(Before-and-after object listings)

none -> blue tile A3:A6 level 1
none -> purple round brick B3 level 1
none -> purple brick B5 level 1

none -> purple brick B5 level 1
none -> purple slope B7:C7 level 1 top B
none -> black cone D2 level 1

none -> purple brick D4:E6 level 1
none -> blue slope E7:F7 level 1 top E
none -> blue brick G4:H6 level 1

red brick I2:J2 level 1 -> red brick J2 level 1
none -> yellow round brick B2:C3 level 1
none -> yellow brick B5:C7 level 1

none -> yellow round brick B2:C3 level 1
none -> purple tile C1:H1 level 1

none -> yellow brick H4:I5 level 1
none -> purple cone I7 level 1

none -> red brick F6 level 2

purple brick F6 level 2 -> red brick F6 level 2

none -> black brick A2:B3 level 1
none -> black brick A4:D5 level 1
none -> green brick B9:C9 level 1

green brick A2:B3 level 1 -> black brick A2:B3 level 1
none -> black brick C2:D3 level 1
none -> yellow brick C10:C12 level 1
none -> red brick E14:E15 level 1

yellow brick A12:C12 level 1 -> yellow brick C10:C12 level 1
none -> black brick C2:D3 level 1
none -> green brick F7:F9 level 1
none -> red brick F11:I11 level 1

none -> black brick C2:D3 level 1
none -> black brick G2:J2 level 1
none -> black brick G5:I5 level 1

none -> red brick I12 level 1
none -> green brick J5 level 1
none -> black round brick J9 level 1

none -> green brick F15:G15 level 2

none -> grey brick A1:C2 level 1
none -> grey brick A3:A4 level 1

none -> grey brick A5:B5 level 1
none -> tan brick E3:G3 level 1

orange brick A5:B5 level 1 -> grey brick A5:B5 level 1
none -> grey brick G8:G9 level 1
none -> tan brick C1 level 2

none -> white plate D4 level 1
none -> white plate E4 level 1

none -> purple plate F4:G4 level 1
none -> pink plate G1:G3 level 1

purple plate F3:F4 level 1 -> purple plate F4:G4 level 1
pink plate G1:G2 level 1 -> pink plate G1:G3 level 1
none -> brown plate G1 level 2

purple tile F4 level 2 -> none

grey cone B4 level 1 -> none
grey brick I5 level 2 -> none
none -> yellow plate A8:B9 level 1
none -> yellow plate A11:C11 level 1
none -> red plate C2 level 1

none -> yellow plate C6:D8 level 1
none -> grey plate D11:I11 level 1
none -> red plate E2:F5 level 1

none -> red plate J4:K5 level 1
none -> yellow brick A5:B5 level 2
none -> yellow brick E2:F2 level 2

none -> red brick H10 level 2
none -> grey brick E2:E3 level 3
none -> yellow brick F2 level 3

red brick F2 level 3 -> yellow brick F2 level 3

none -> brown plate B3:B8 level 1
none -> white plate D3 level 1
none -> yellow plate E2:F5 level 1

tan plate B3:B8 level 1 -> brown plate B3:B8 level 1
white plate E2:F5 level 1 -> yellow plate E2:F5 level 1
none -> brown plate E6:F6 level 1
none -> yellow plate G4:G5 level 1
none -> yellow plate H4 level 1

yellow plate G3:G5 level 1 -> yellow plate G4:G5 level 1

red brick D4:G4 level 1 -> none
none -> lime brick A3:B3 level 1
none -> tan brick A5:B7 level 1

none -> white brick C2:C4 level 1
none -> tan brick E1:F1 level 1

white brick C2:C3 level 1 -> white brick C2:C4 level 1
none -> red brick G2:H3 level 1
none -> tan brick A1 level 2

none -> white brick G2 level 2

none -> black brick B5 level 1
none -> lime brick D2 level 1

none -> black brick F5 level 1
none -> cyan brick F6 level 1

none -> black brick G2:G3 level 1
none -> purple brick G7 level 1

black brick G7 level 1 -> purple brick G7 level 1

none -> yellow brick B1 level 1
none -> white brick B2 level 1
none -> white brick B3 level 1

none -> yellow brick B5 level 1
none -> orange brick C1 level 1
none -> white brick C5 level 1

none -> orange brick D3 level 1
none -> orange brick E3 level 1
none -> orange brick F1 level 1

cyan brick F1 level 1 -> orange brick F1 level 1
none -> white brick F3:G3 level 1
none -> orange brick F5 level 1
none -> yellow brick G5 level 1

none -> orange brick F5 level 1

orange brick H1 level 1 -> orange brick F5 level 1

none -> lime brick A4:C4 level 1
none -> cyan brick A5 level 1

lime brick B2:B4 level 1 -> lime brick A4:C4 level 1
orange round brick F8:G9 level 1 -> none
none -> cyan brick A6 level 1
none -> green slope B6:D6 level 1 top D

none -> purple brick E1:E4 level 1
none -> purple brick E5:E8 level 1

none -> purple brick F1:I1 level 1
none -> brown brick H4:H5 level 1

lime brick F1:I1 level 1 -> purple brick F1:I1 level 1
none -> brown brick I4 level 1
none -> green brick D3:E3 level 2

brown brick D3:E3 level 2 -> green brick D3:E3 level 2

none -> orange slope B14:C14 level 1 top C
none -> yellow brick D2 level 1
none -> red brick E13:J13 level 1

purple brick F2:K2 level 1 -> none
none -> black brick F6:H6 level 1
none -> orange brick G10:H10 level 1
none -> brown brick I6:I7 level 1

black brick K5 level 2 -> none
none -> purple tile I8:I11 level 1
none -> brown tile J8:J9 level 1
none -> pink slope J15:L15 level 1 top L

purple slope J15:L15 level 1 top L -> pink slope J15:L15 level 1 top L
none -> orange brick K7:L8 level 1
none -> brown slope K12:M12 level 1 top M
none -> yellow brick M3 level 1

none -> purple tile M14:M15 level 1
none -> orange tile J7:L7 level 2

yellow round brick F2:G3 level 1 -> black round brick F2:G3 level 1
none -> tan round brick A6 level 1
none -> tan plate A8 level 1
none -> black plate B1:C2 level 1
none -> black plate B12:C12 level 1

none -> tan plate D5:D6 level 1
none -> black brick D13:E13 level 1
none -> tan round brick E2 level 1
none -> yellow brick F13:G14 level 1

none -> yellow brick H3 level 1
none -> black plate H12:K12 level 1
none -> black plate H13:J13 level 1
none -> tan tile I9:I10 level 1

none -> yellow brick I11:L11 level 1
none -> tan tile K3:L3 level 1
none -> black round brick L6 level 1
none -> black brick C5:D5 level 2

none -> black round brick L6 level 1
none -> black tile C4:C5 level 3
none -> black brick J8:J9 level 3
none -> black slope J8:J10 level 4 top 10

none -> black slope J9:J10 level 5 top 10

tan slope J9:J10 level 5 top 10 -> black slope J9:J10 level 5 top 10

Work instructions:
Your task is to find every line above containing the word "pink" and copy it.

Expected output:
none -> pink plate G1:G3 level 1
pink plate G1:G2 level 1 -> pink plate G1:G3 level 1
none -> pink slope J15:L15 level 1 top L
purple slope J15:L15 level 1 top L -> pink slope J15:L15 level 1 top L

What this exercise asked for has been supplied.